Action item = Go to the line with "none -> green brick A7:A12 level 1" in the entries below and write out every line from there through the line with "none -> white brick H11 level 1", exactly and without pictures.

Provided information =
-----

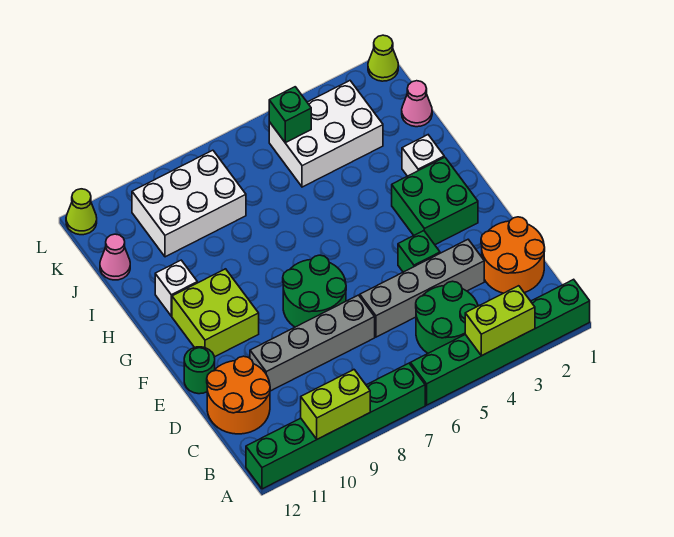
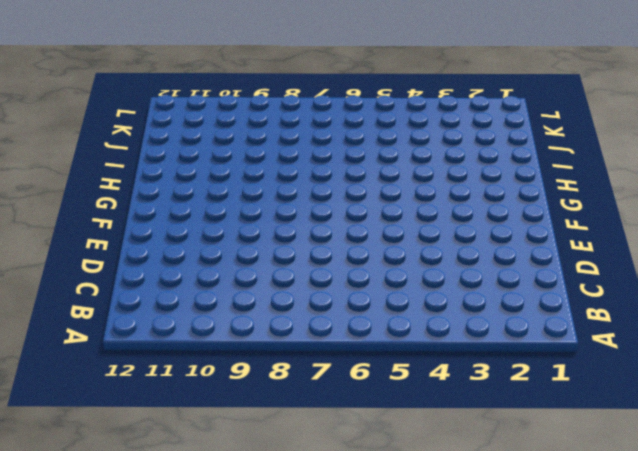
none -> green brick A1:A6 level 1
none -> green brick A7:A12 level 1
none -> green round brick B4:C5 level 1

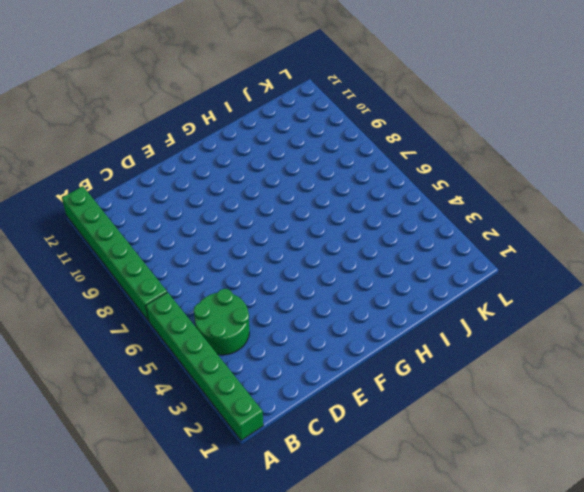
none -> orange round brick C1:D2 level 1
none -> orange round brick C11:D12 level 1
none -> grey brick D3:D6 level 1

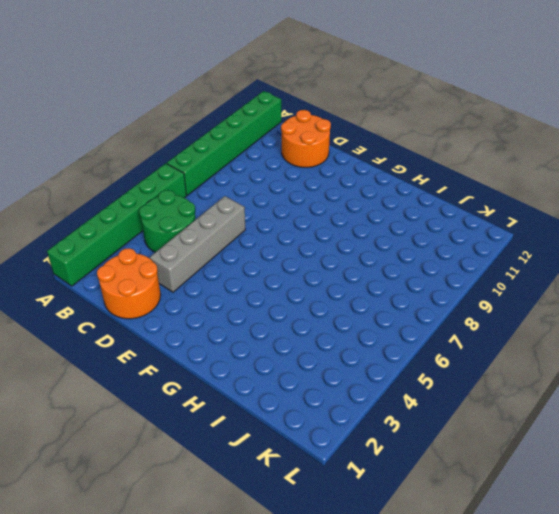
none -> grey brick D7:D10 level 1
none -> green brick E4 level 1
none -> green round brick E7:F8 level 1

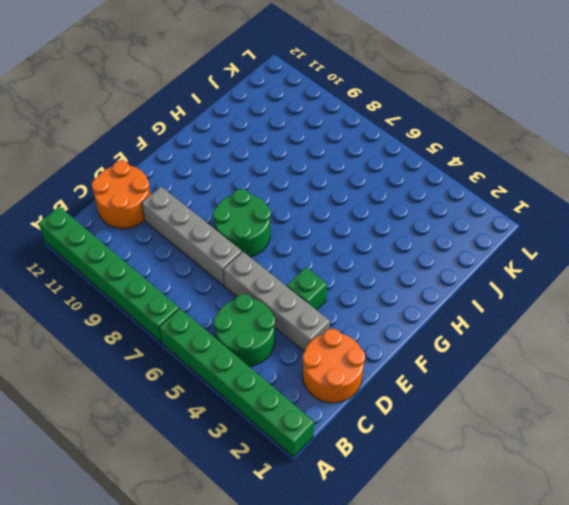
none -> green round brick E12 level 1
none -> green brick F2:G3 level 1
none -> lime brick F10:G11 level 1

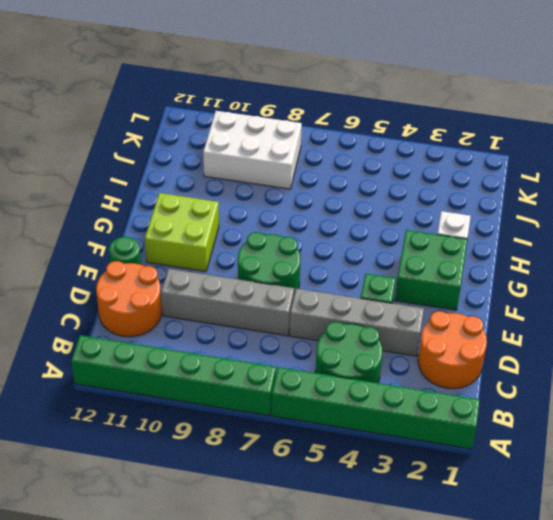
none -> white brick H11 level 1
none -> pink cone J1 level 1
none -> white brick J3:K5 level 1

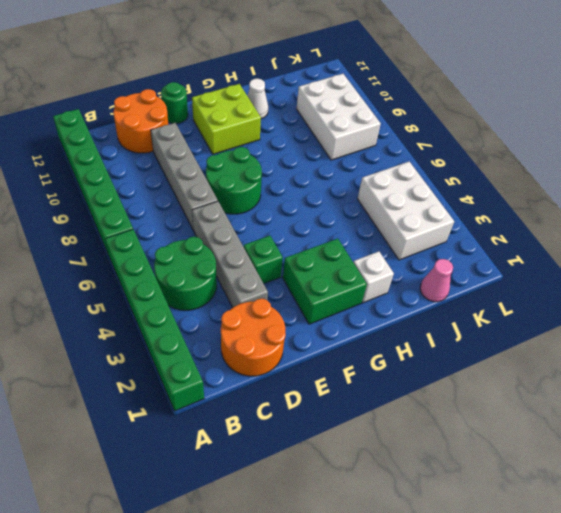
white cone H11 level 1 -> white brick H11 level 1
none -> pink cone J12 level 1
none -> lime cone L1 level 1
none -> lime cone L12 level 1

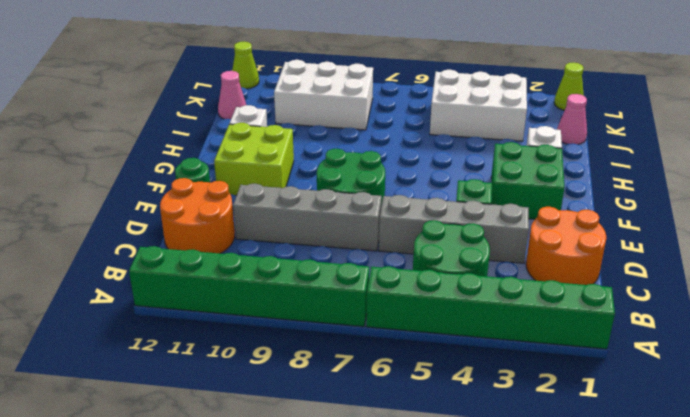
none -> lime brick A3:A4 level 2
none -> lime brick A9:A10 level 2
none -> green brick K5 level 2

-----

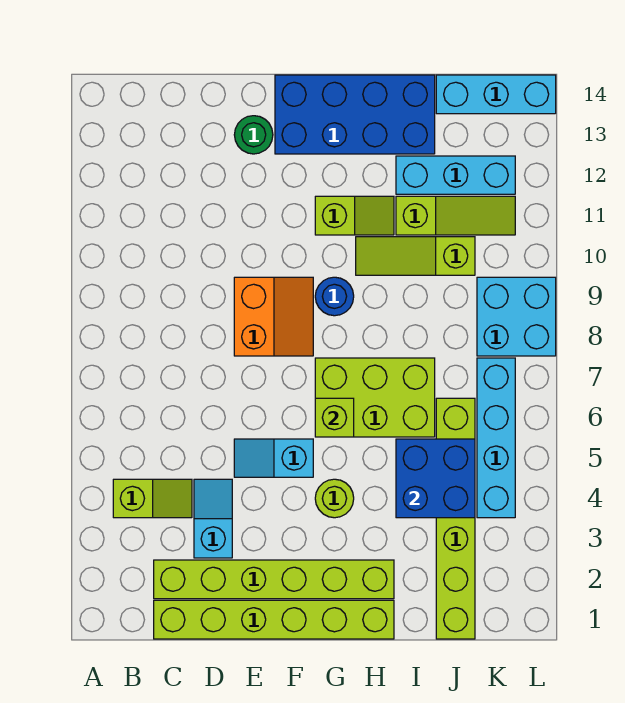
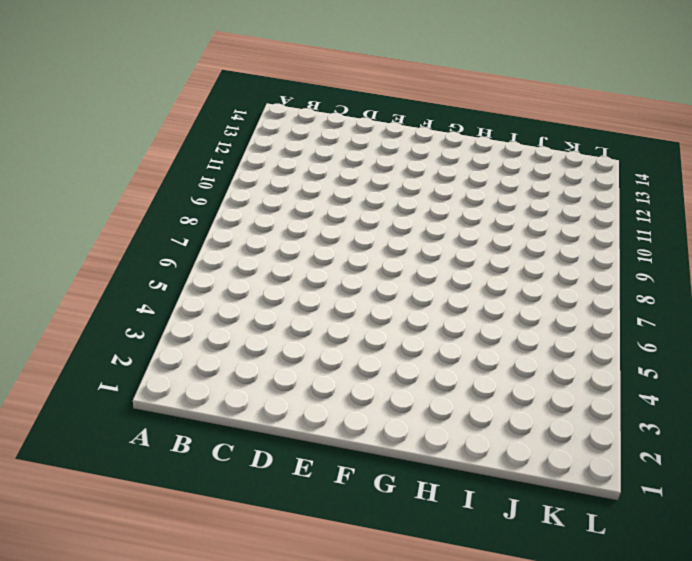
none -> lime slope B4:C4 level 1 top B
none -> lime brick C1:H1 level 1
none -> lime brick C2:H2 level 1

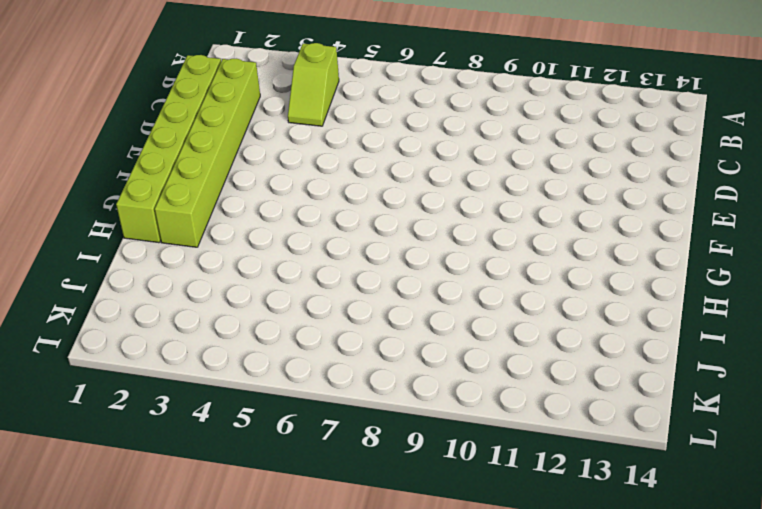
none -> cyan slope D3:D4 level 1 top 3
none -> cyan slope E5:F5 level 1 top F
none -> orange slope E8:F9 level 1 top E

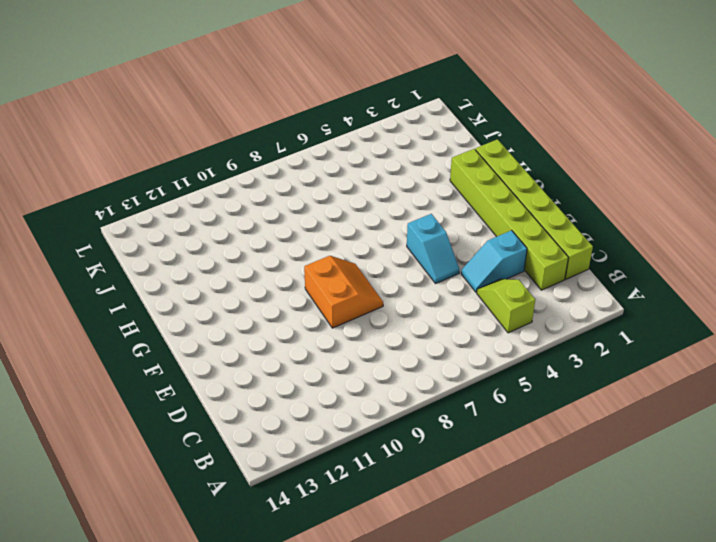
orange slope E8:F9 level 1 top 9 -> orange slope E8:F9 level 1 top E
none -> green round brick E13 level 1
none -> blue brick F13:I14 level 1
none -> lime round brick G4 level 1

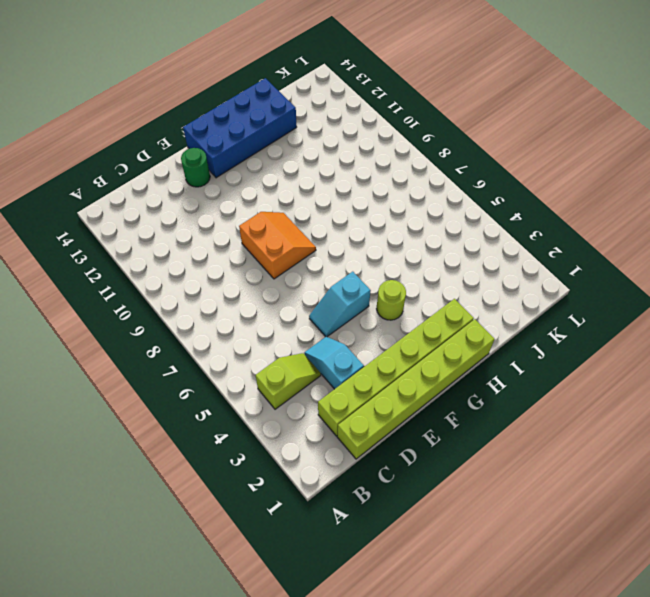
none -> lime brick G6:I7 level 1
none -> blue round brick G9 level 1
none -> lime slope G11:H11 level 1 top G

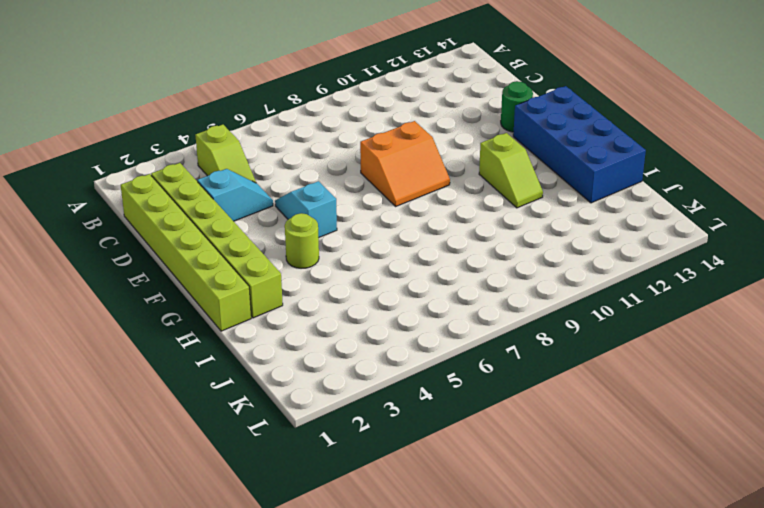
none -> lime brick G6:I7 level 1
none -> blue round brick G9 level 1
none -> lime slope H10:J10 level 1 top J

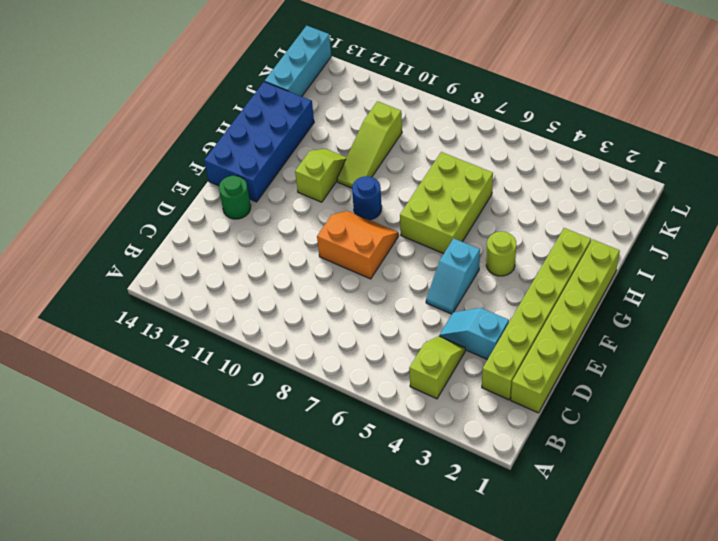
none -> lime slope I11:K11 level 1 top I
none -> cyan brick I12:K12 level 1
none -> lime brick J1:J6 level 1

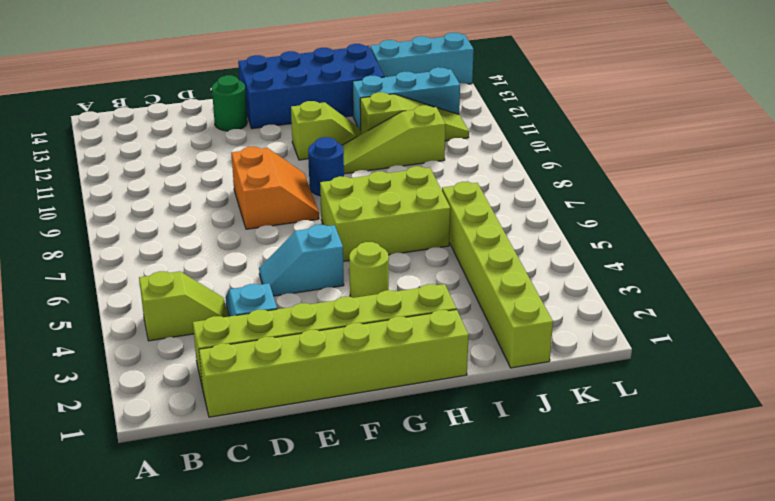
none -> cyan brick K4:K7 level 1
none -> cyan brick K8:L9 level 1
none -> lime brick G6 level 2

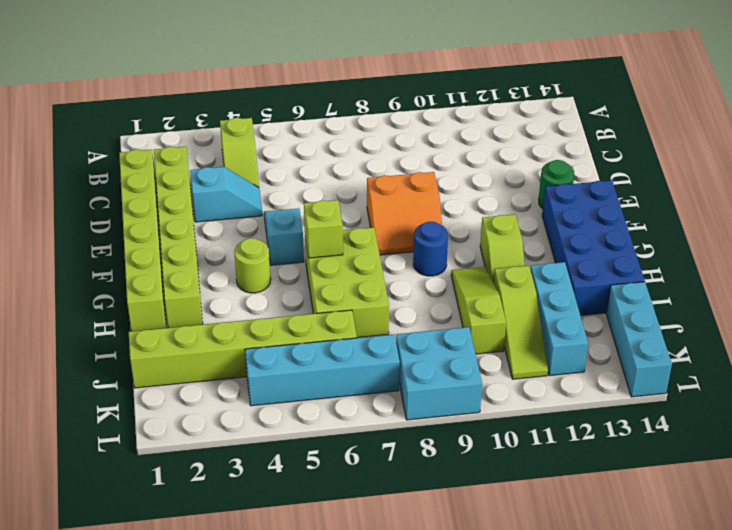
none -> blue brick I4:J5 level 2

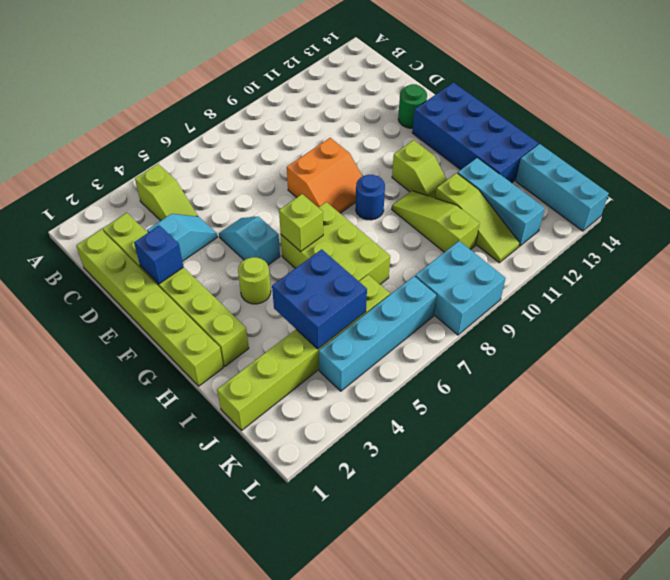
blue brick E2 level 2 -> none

-----

Solution =
none -> green brick A7:A12 level 1
none -> green round brick B4:C5 level 1

none -> orange round brick C1:D2 level 1
none -> orange round brick C11:D12 level 1
none -> grey brick D3:D6 level 1

none -> grey brick D7:D10 level 1
none -> green brick E4 level 1
none -> green round brick E7:F8 level 1

none -> green round brick E12 level 1
none -> green brick F2:G3 level 1
none -> lime brick F10:G11 level 1

none -> white brick H11 level 1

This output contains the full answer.